** SUPPLIED ENTRIES follows **

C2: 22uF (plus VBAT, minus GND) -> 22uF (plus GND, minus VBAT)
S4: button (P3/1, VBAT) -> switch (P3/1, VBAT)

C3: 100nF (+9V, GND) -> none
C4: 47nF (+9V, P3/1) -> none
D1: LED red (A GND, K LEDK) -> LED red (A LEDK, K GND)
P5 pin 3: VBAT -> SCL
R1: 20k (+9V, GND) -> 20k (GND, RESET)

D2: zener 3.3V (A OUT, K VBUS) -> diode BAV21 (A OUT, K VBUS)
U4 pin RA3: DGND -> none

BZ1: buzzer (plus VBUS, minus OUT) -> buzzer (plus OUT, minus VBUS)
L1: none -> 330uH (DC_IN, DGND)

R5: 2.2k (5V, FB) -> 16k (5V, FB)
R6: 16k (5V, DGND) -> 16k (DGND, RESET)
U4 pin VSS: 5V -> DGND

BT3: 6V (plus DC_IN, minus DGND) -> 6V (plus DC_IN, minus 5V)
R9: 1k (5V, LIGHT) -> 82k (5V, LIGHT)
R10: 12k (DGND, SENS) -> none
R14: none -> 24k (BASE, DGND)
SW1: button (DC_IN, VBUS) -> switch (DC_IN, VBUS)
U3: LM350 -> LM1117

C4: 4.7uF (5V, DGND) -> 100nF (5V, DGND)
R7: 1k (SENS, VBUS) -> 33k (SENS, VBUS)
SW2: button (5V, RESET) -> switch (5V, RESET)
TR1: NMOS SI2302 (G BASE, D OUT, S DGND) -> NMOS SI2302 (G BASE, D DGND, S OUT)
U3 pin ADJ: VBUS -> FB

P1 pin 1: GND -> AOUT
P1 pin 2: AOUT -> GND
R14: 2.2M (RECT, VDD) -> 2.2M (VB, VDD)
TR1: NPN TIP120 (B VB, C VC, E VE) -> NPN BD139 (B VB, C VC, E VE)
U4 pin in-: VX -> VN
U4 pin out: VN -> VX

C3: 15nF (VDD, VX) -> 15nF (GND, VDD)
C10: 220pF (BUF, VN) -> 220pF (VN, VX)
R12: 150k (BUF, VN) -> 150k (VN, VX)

** End of SUPPLIED ENTRIES **

→ ABOUT THIS EXERCISE: Through the line that contains "R5: 2.2k (5V, FB) -> 16k (5V, FB)", copy the material above exactly, beginning at its first line and including nothing more.

→ OUTPUT OF THE TASK:
C2: 22uF (plus VBAT, minus GND) -> 22uF (plus GND, minus VBAT)
S4: button (P3/1, VBAT) -> switch (P3/1, VBAT)

C3: 100nF (+9V, GND) -> none
C4: 47nF (+9V, P3/1) -> none
D1: LED red (A GND, K LEDK) -> LED red (A LEDK, K GND)
P5 pin 3: VBAT -> SCL
R1: 20k (+9V, GND) -> 20k (GND, RESET)

D2: zener 3.3V (A OUT, K VBUS) -> diode BAV21 (A OUT, K VBUS)
U4 pin RA3: DGND -> none

BZ1: buzzer (plus VBUS, minus OUT) -> buzzer (plus OUT, minus VBUS)
L1: none -> 330uH (DC_IN, DGND)

R5: 2.2k (5V, FB) -> 16k (5V, FB)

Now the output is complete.